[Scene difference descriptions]
^^^^^^^^

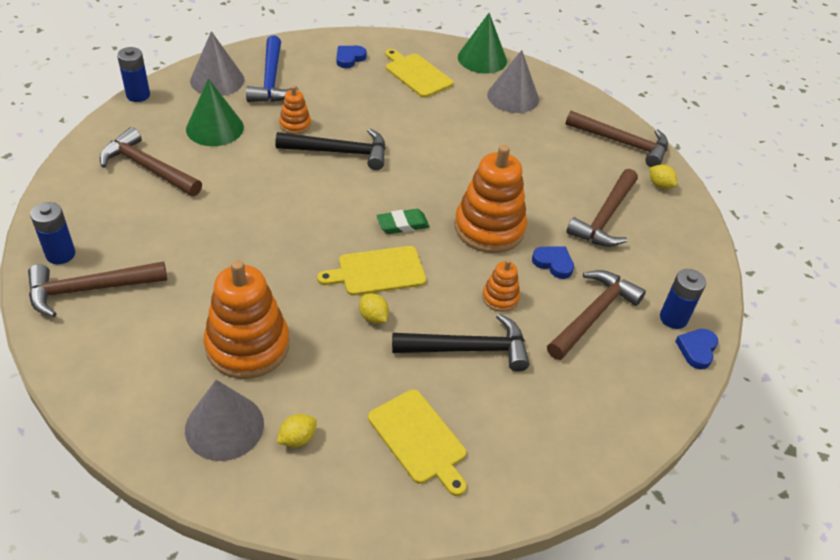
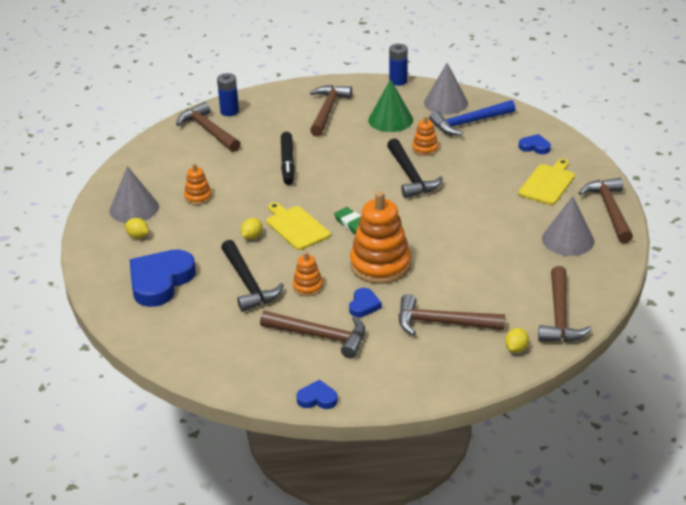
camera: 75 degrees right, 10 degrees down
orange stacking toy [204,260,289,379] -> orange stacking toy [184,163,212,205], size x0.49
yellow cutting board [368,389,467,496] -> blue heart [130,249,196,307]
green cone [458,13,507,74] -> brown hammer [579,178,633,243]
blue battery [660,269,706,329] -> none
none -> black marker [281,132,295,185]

^^^^^^^^

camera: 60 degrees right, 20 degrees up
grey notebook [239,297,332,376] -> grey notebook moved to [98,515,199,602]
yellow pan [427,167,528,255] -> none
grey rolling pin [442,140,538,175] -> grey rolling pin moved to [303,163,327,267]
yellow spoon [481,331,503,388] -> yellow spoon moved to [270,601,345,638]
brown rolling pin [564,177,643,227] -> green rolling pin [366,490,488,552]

^^^^^^^^

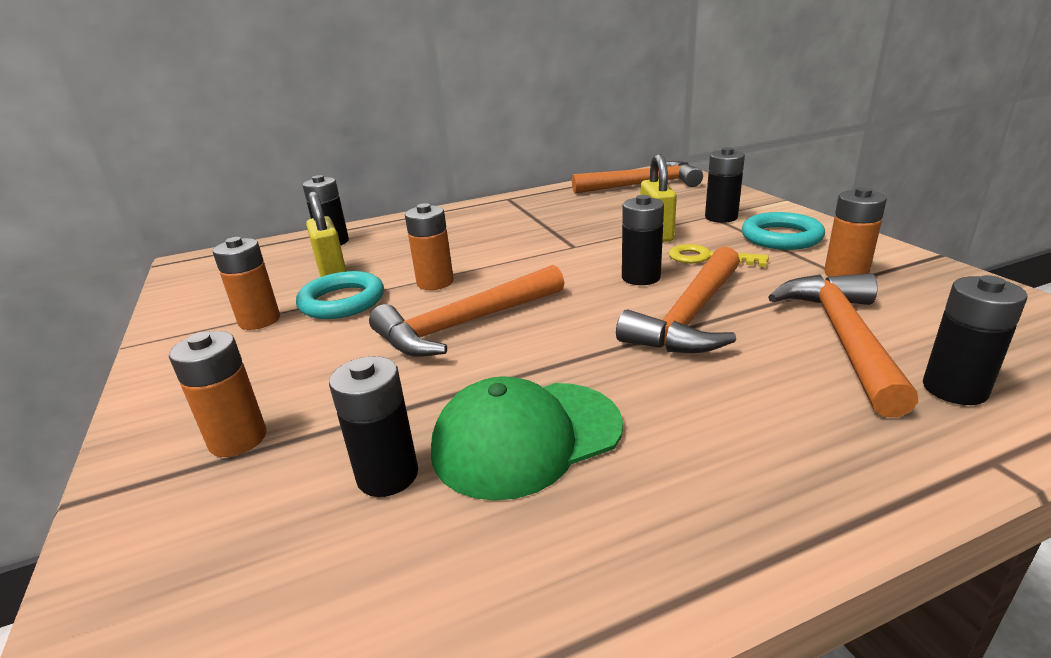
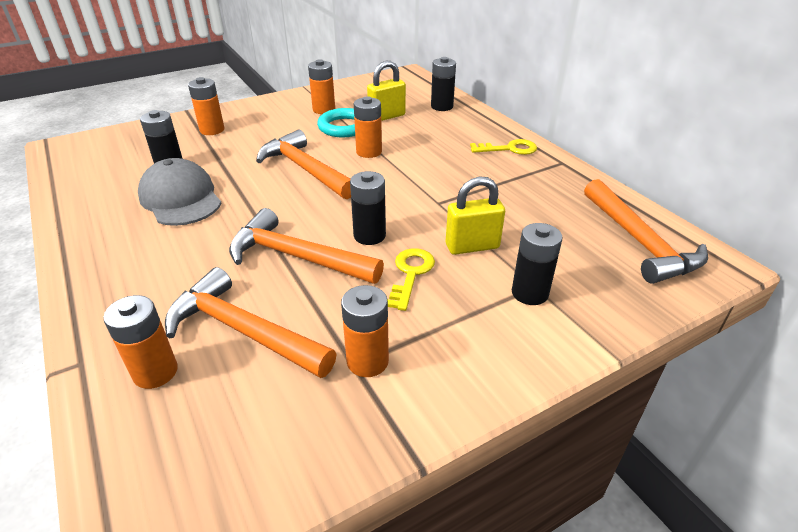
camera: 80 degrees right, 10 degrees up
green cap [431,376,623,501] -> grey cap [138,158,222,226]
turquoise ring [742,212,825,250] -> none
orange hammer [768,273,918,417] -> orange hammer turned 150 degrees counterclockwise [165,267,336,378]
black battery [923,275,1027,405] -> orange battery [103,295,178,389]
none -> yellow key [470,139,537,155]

^^^^^^^^

A single number, please: how many lines in the data above contain the string "degrees"?

ANSWER TO THE PROBLEM - 4